## EXERCISE GOAL
Look through the records and copy each line that has "armchair" in it.

Before and after image sets:
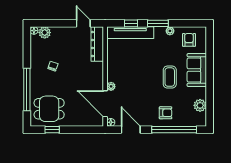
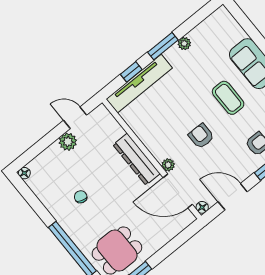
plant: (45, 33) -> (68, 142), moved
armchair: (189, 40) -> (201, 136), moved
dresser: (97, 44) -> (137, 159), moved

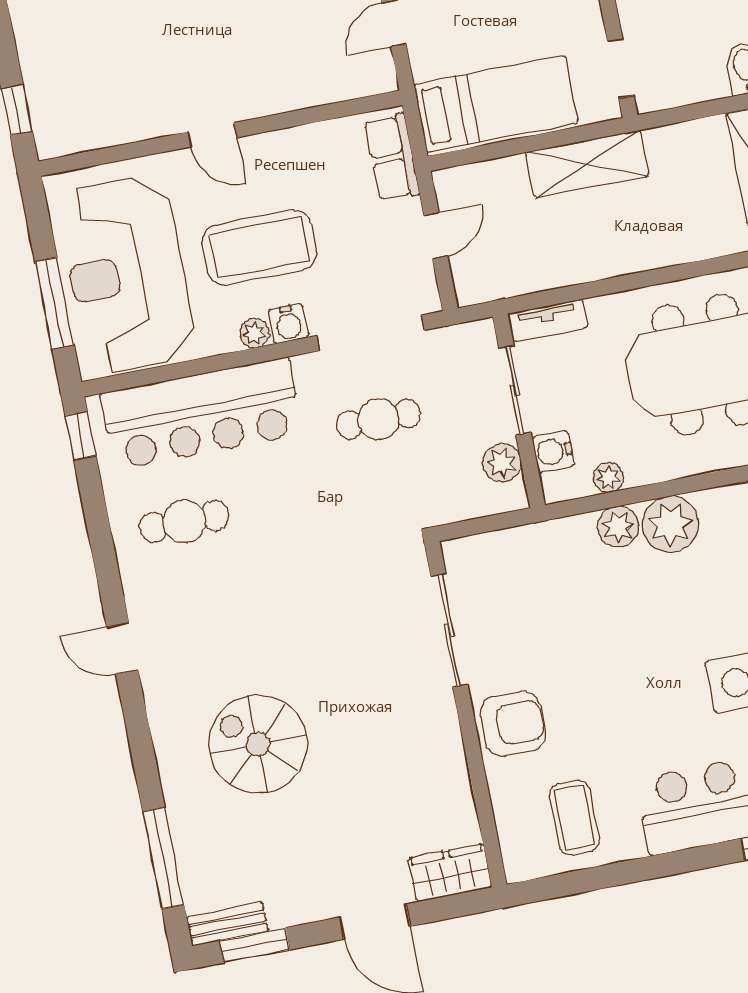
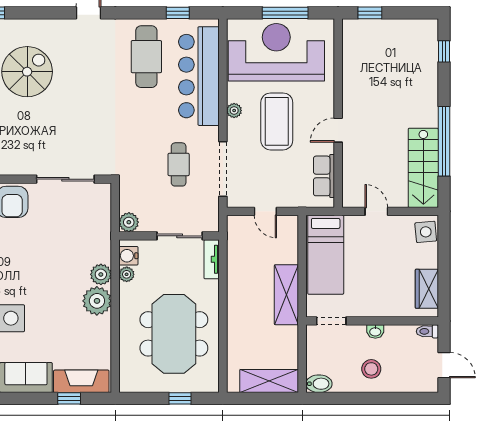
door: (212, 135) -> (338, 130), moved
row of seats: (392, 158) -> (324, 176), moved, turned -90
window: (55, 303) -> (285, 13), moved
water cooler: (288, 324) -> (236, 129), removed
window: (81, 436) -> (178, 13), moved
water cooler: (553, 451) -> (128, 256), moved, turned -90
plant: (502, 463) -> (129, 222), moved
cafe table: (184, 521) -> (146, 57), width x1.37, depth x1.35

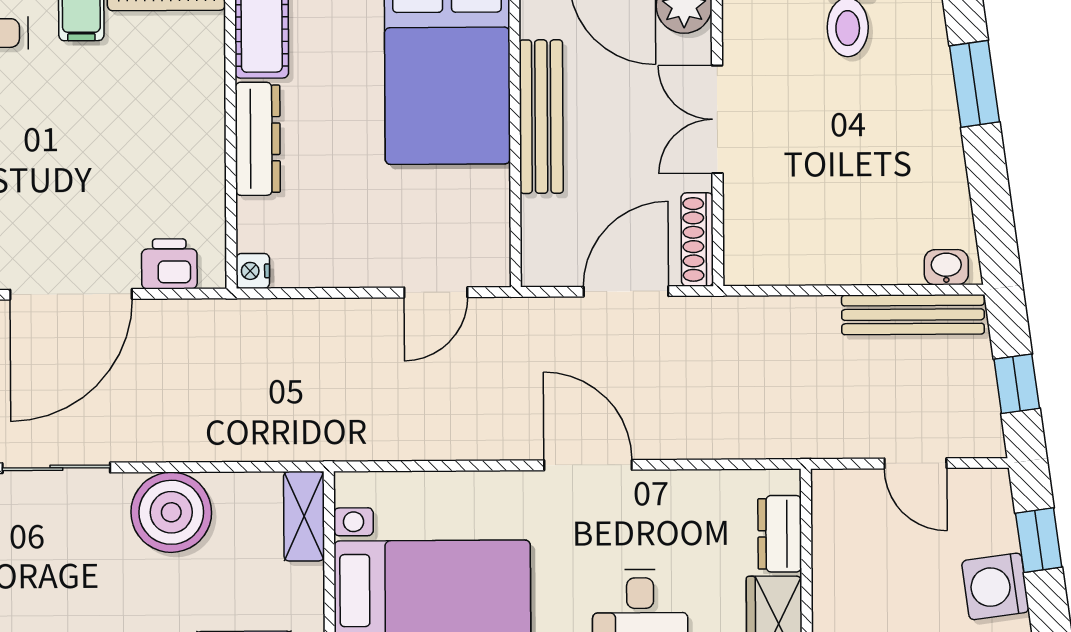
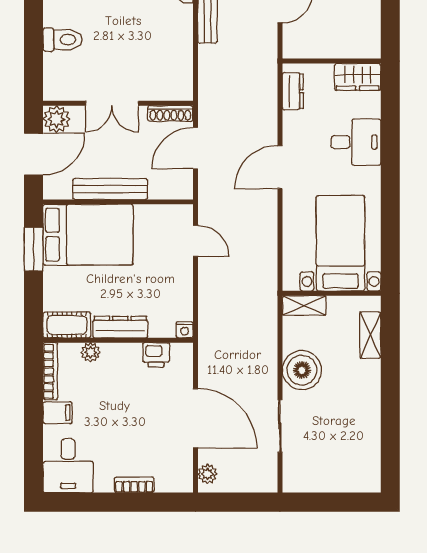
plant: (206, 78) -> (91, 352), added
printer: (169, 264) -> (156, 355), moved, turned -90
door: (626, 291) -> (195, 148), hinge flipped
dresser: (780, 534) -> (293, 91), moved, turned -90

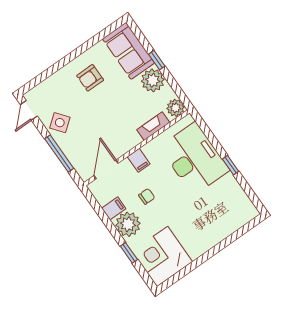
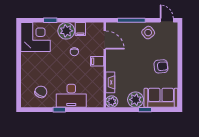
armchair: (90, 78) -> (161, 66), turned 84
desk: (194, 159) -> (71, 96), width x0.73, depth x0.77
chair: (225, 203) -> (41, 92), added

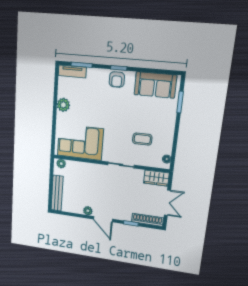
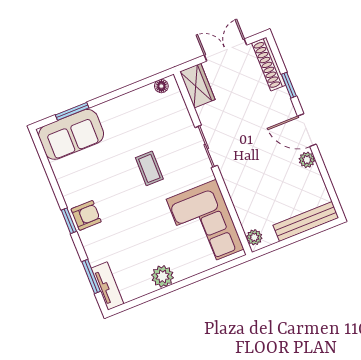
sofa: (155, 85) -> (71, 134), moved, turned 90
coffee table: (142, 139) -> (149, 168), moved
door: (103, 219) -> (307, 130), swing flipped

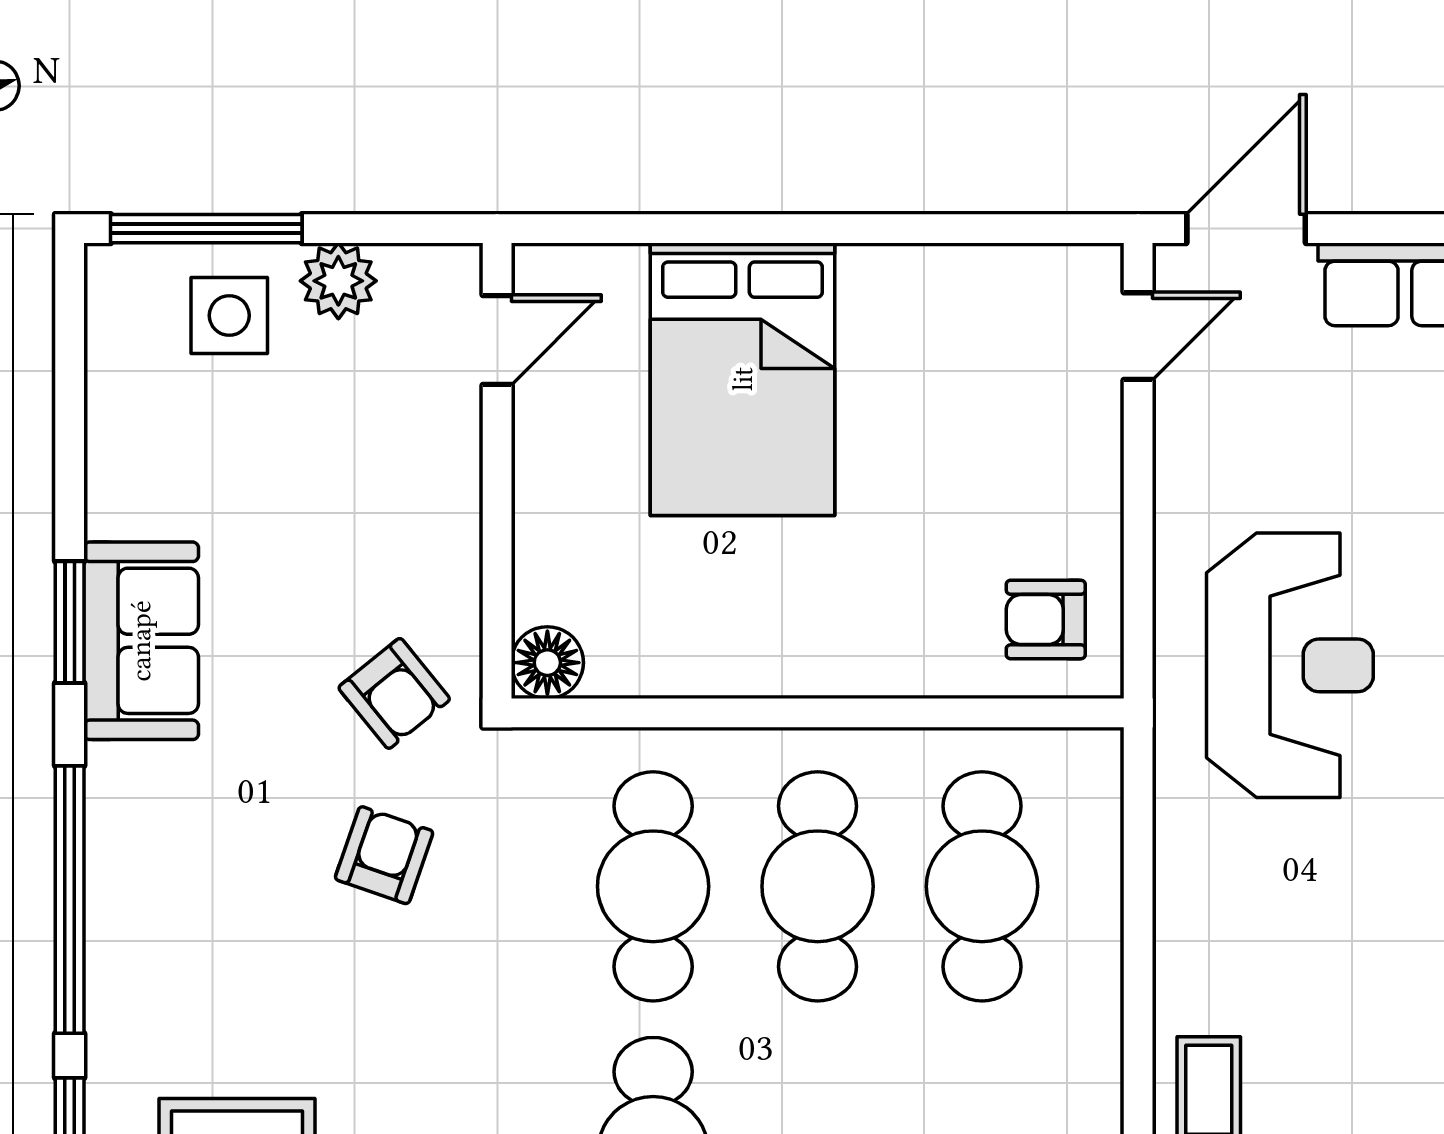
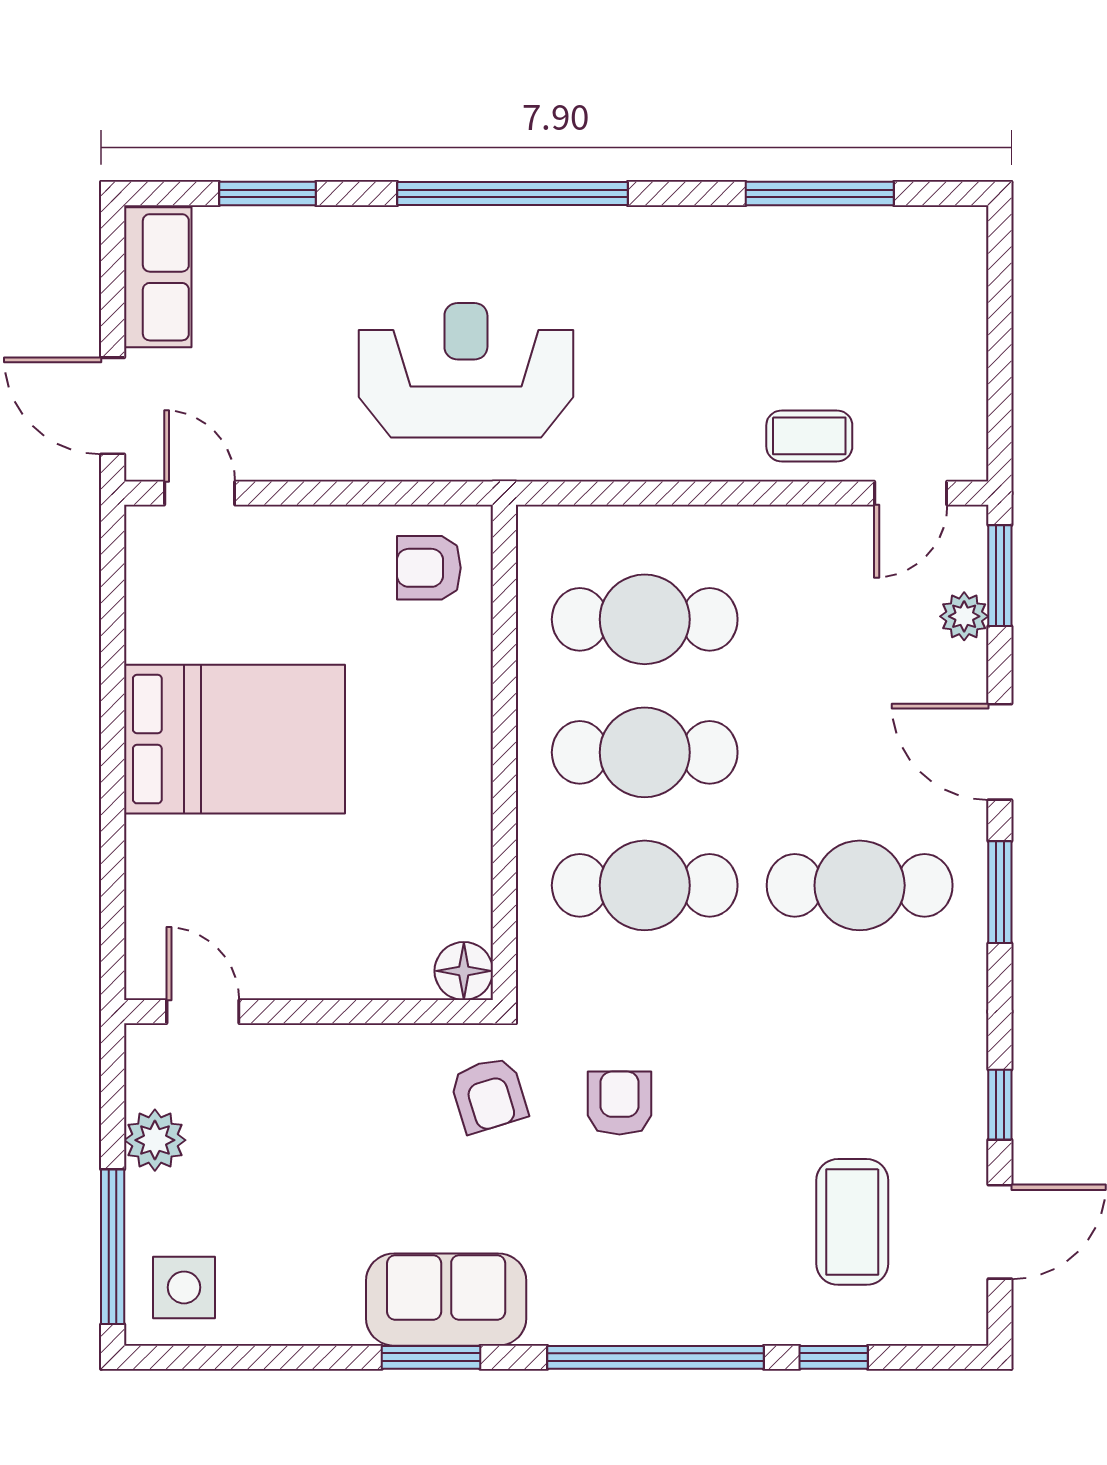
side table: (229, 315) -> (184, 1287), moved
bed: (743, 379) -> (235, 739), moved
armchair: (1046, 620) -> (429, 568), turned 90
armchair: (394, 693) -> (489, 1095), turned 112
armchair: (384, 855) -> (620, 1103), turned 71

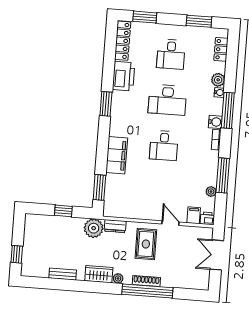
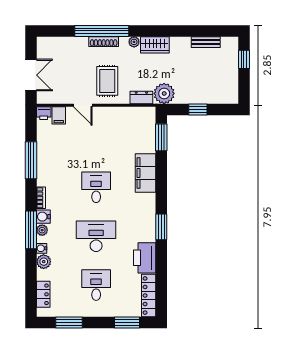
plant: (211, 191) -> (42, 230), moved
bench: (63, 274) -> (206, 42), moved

## REPLY TO THE EXERCISE
armchair: (189, 40) -> (201, 136), moved
armchair: (90, 78) -> (161, 66), turned 84
armchair: (1046, 620) -> (429, 568), turned 90
armchair: (394, 693) -> (489, 1095), turned 112
armchair: (384, 855) -> (620, 1103), turned 71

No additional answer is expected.